* _Instructions for the task_:
In this exercise, return only the lines that run from the line with "red brick B14:E14" to the end of the entries below, both included. Pictures are not copied.

* _Record excerpts_:
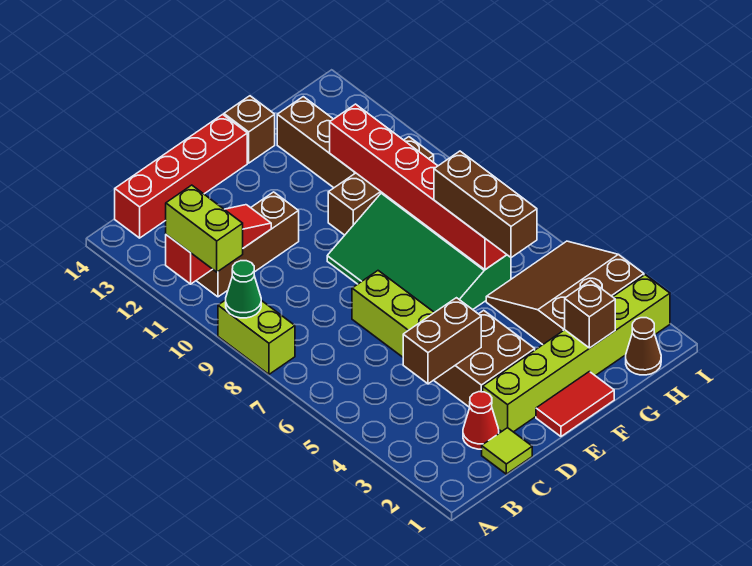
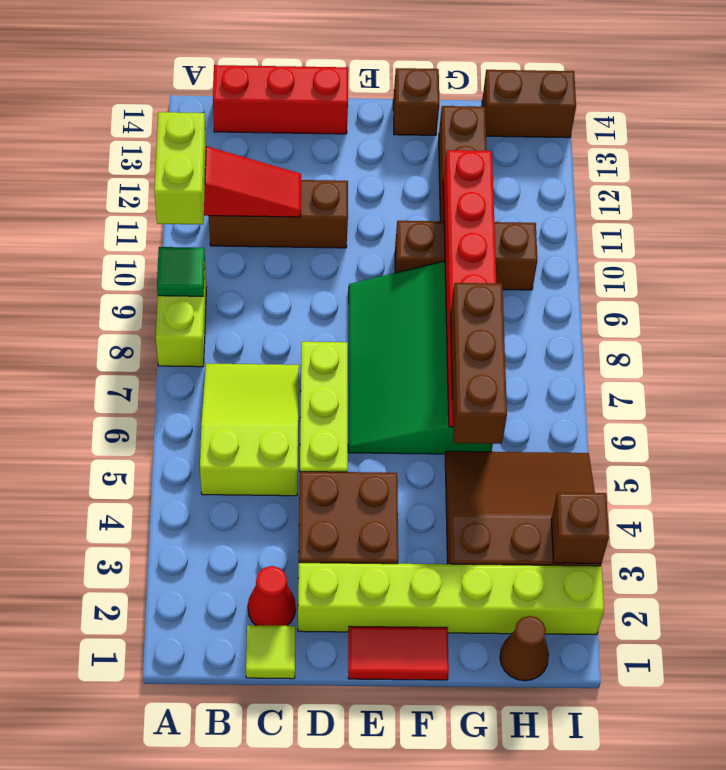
green cone A9 level 2 -> green tile A9 level 2
none -> lime slope B5:C7 level 1 top 5
red brick B14:E14 level 1 -> red brick B14:D14 level 1
brown brick C4:D4 level 2 -> brown brick H14:I14 level 1
brown brick G2 level 2 -> brown brick I3 level 2

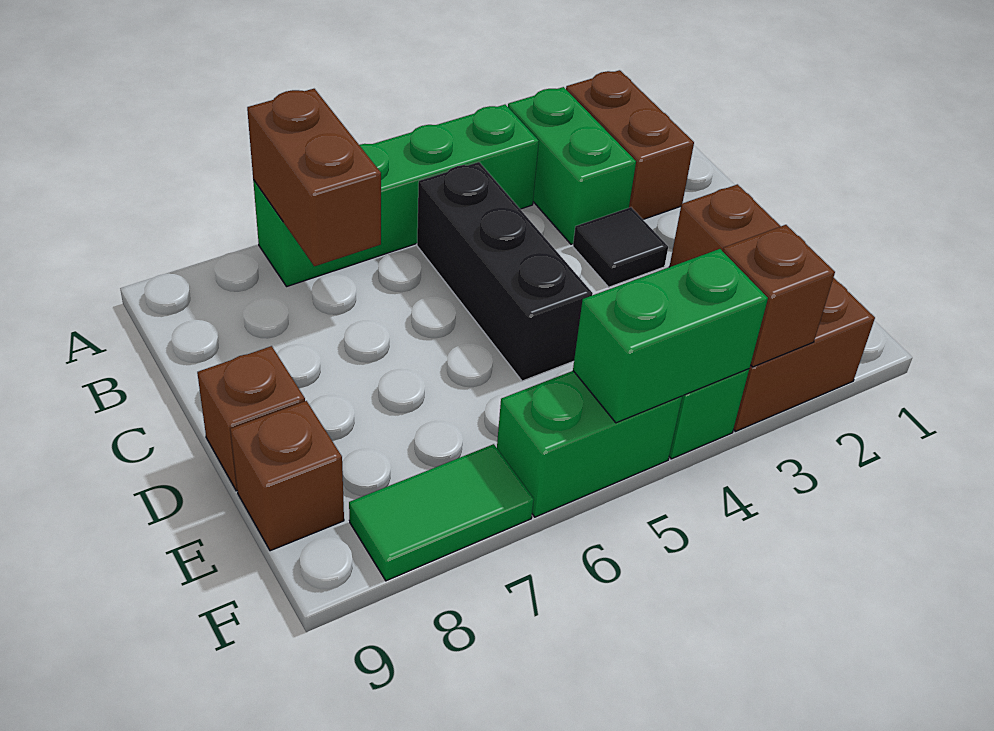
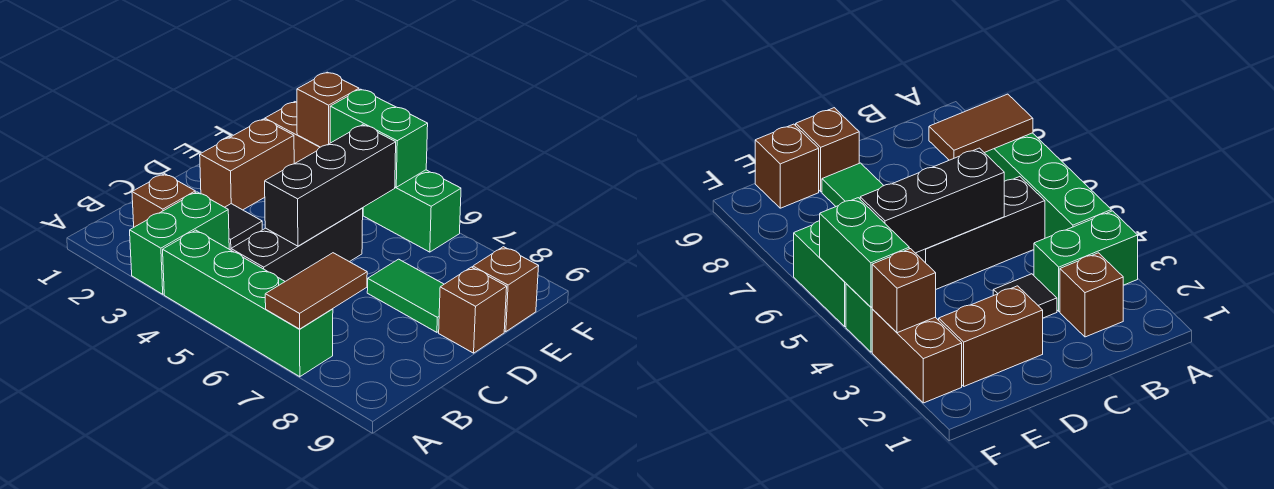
brown brick A2:B2 level 1 -> brown brick B2 level 1
brown brick A7:B7 level 2 -> brown tile A7:B7 level 2
none -> black brick C5:E5 level 2
green tile F7:F8 level 1 -> green tile D7:D8 level 1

* _Output for this task_:
red brick B14:E14 level 1 -> red brick B14:D14 level 1
brown brick C4:D4 level 2 -> brown brick H14:I14 level 1
brown brick G2 level 2 -> brown brick I3 level 2

brown brick A2:B2 level 1 -> brown brick B2 level 1
brown brick A7:B7 level 2 -> brown tile A7:B7 level 2
none -> black brick C5:E5 level 2
green tile F7:F8 level 1 -> green tile D7:D8 level 1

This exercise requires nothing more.